> _What you are asked to do_
Please reproduce the entries below exactly, omitting any images they contain.

> _Exercise inputs_

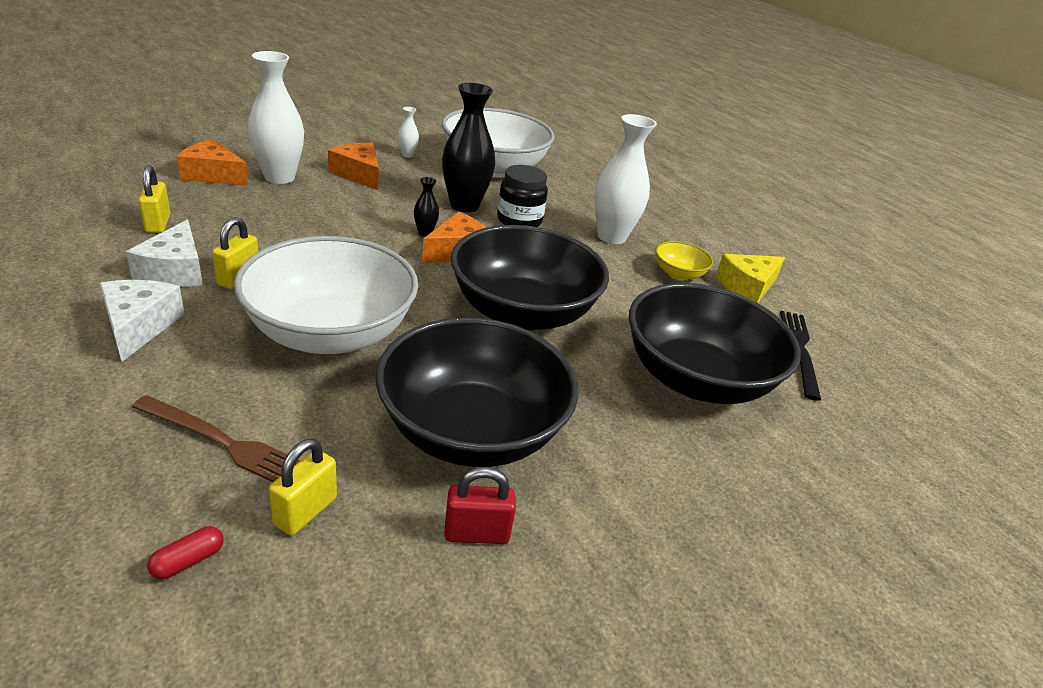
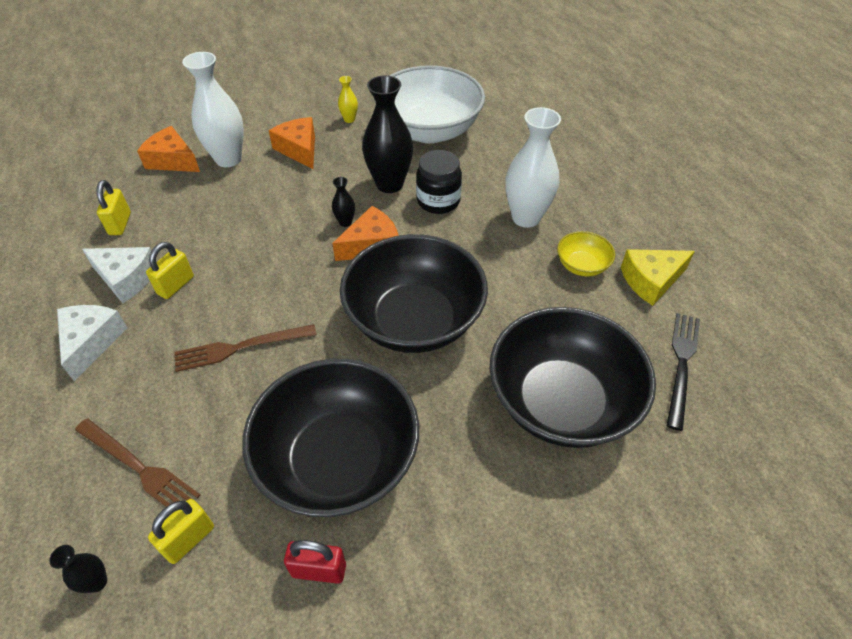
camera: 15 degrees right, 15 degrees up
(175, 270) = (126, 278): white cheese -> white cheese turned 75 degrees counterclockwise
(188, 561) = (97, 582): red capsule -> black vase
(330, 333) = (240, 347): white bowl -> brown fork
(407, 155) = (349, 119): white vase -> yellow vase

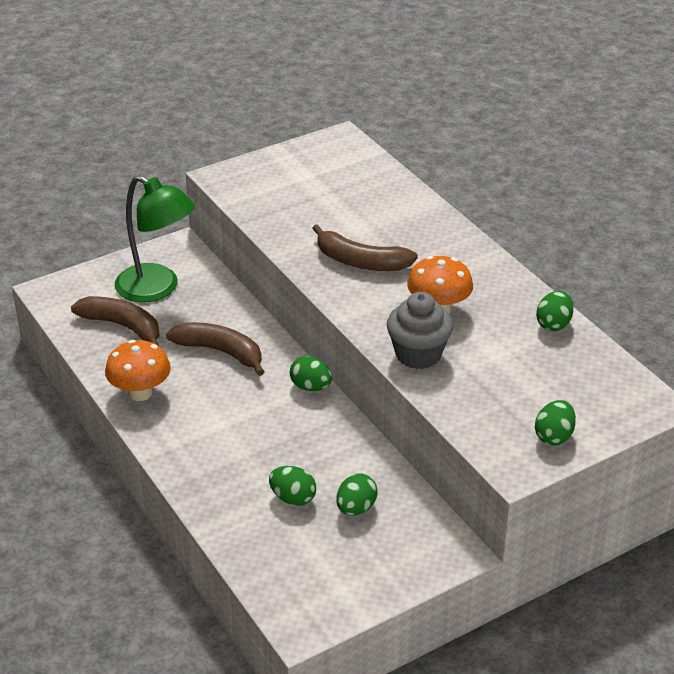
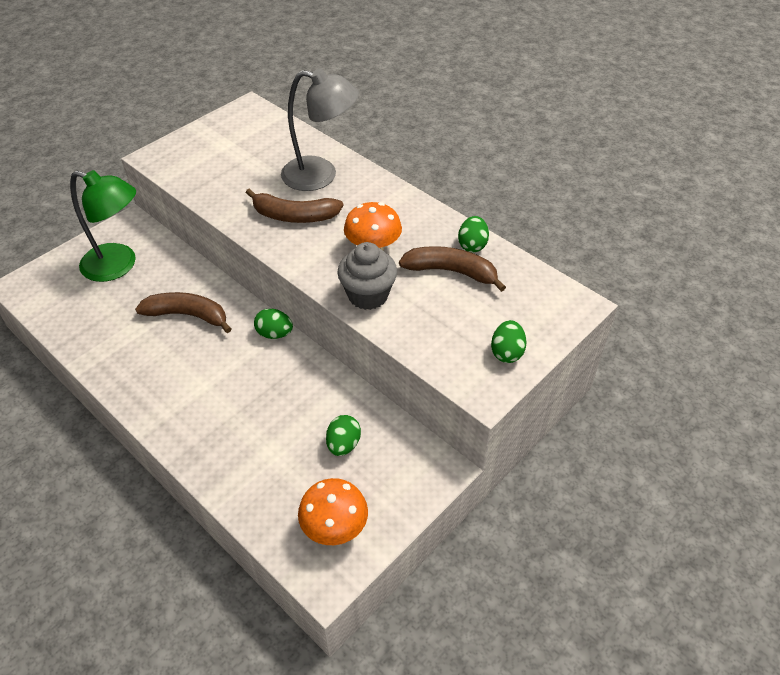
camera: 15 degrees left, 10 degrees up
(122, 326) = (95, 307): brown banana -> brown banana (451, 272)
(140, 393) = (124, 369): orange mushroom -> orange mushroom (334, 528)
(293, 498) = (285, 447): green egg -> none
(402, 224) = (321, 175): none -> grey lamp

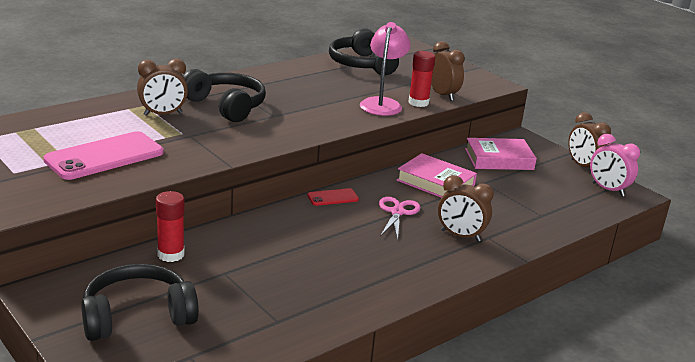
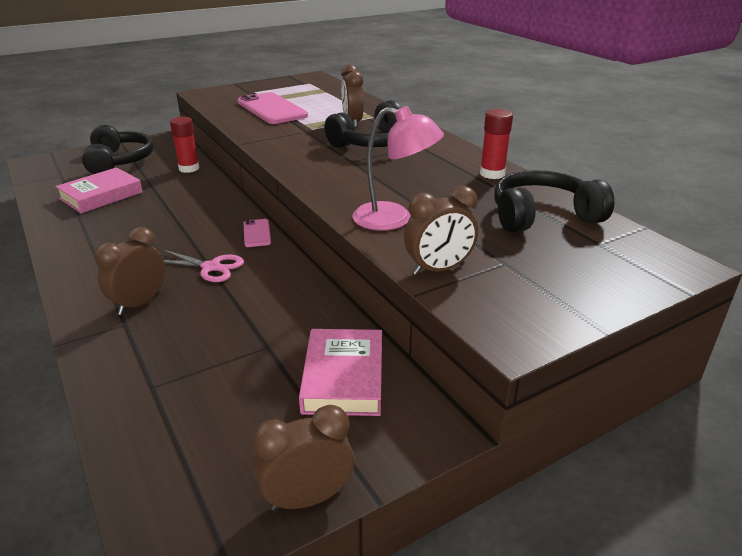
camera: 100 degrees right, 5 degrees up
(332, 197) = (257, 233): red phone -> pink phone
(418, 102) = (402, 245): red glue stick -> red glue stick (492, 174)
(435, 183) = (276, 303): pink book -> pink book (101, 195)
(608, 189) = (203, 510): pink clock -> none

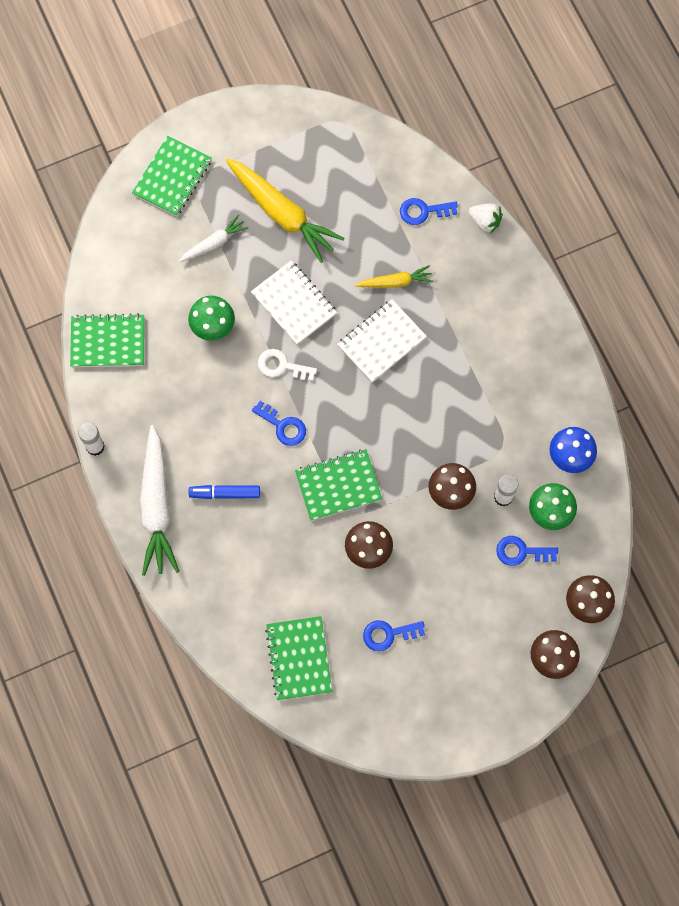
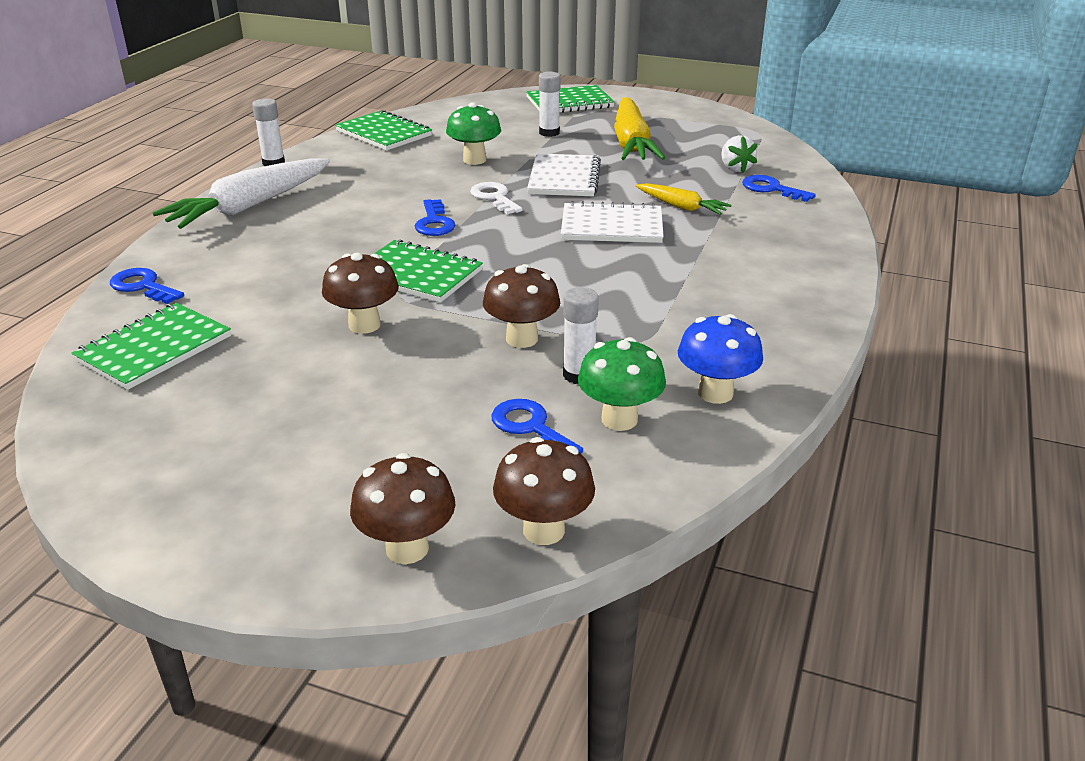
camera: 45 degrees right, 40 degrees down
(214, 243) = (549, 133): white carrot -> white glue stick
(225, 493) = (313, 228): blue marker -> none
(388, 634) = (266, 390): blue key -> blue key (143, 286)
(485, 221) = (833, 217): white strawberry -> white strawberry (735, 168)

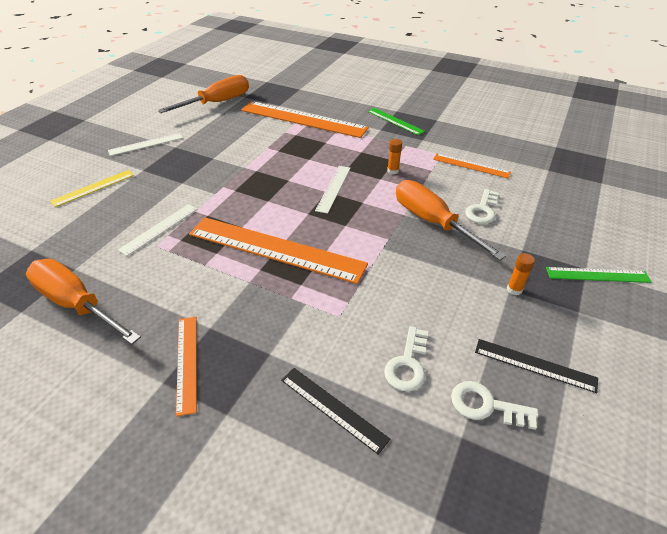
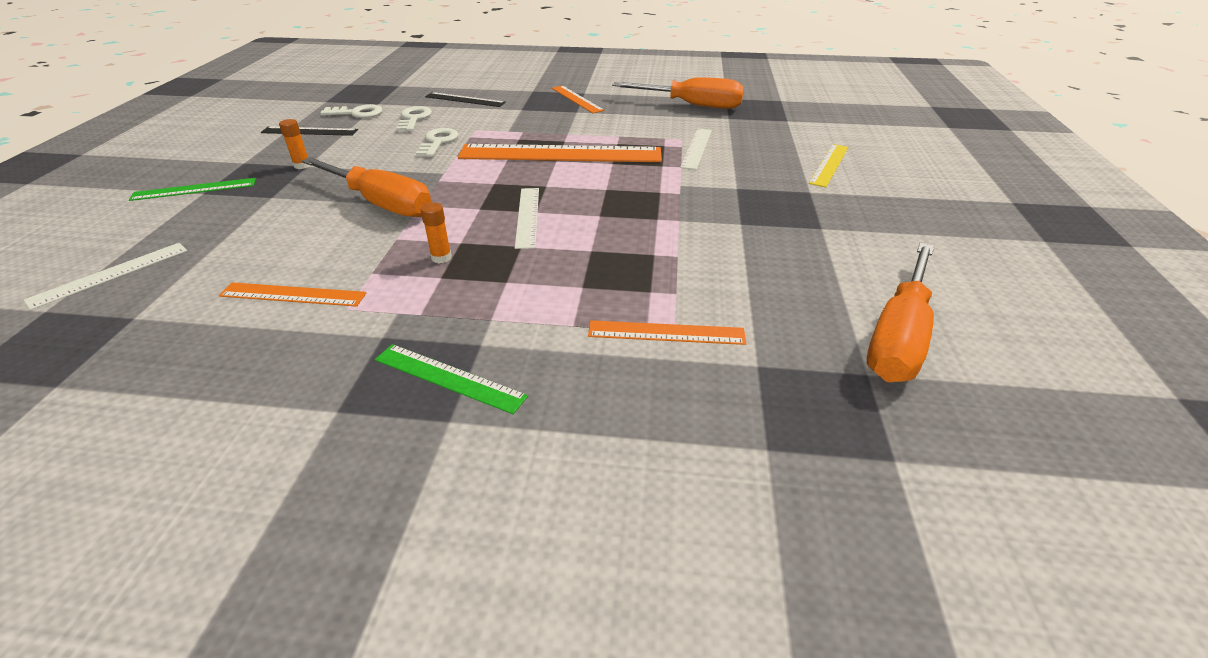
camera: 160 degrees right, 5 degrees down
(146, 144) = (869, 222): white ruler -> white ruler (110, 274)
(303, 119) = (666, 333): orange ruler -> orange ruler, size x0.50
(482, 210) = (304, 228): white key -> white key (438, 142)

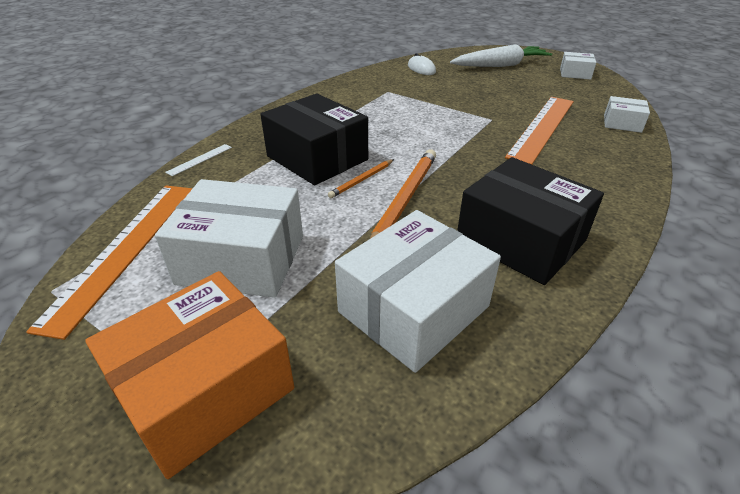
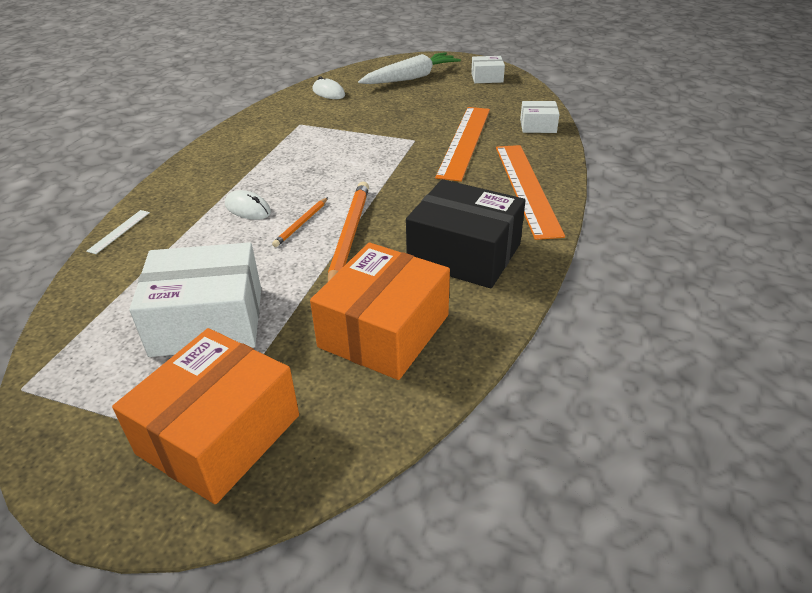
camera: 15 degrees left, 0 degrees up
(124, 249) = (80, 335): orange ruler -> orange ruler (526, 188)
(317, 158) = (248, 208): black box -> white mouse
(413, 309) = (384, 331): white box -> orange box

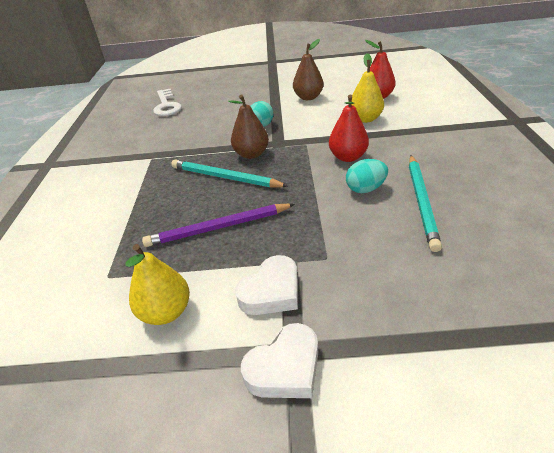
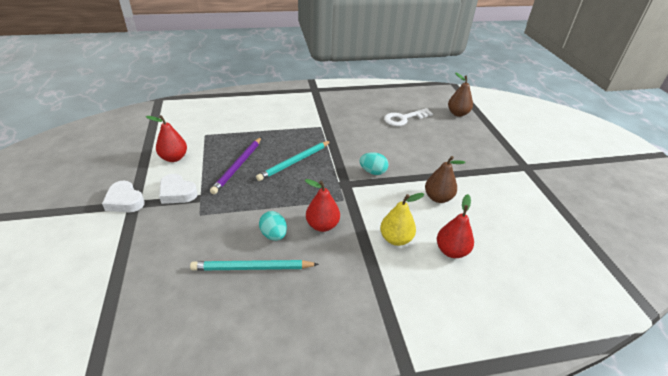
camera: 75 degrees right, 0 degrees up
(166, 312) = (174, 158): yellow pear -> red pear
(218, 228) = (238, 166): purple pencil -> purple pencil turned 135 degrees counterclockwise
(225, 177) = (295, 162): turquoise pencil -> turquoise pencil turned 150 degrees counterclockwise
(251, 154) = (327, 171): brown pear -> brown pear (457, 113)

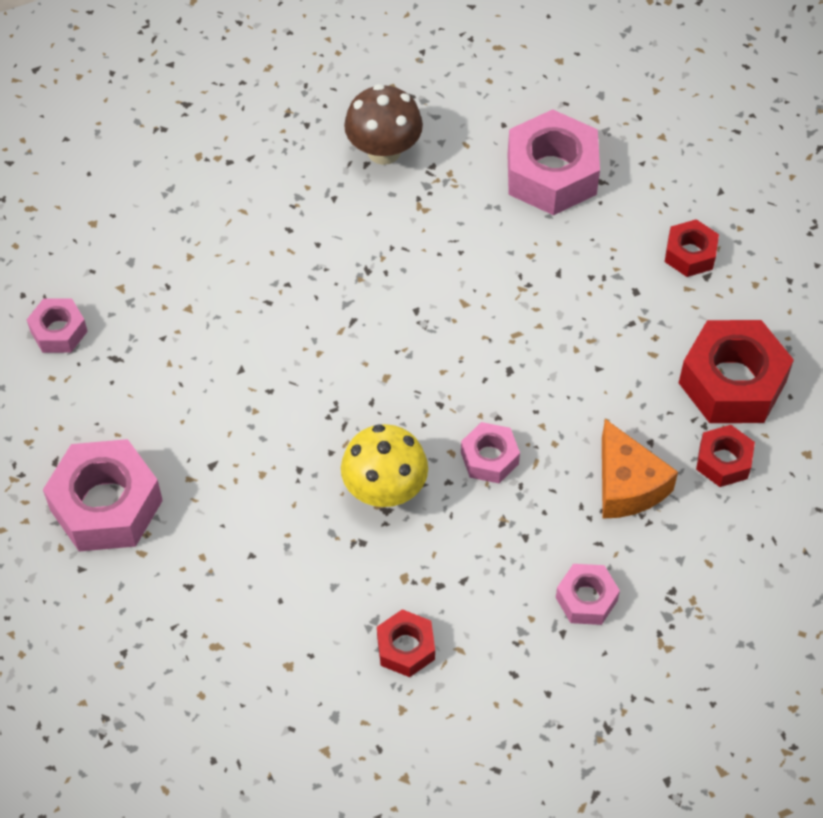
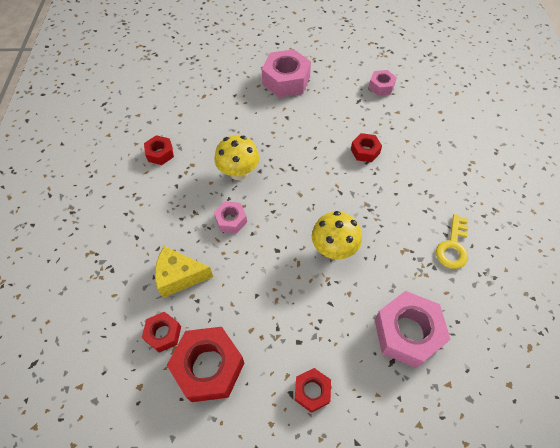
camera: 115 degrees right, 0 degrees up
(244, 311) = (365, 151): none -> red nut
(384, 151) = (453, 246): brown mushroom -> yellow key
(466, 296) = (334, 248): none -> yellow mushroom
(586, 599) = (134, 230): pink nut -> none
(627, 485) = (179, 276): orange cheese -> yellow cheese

> _Answer section_
camera: 15 degrees right, 15 degrees up
(175, 270) = (126, 278): white cheese -> white cheese turned 75 degrees counterclockwise
(188, 561) = (97, 582): red capsule -> black vase
(330, 333) = (240, 347): white bowl -> brown fork
(407, 155) = (349, 119): white vase -> yellow vase

camera: 15 degrees left, 10 degrees up
(122, 326) = (95, 307): brown banana -> brown banana (451, 272)
(140, 393) = (124, 369): orange mushroom -> orange mushroom (334, 528)
(293, 498) = (285, 447): green egg -> none
(402, 224) = (321, 175): none -> grey lamp

camera: 100 degrees right, 5 degrees up
(332, 197) = (257, 233): red phone -> pink phone
(418, 102) = (402, 245): red glue stick -> red glue stick (492, 174)
(435, 183) = (276, 303): pink book -> pink book (101, 195)
(608, 189) = (203, 510): pink clock -> none

camera: 45 degrees right, 40 degrees down
(214, 243) = (549, 133): white carrot -> white glue stick
(225, 493) = (313, 228): blue marker -> none
(388, 634) = (266, 390): blue key -> blue key (143, 286)
(485, 221) = (833, 217): white strawberry -> white strawberry (735, 168)

camera: 160 degrees right, 5 degrees down
(146, 144) = (869, 222): white ruler -> white ruler (110, 274)
(303, 119) = (666, 333): orange ruler -> orange ruler, size x0.50
(482, 210) = (304, 228): white key -> white key (438, 142)

camera: 15 degrees left, 0 degrees up
(124, 249) = (80, 335): orange ruler -> orange ruler (526, 188)
(317, 158) = (248, 208): black box -> white mouse
(413, 309) = (384, 331): white box -> orange box

camera: 75 degrees right, 0 degrees up
(166, 312) = (174, 158): yellow pear -> red pear
(218, 228) = (238, 166): purple pencil -> purple pencil turned 135 degrees counterclockwise
(225, 177) = (295, 162): turquoise pencil -> turquoise pencil turned 150 degrees counterclockwise
(251, 154) = (327, 171): brown pear -> brown pear (457, 113)

camera: 115 degrees right, 0 degrees up
(244, 311) = (365, 151): none -> red nut
(384, 151) = (453, 246): brown mushroom -> yellow key
(466, 296) = (334, 248): none -> yellow mushroom
(586, 599) = (134, 230): pink nut -> none
(627, 485) = (179, 276): orange cheese -> yellow cheese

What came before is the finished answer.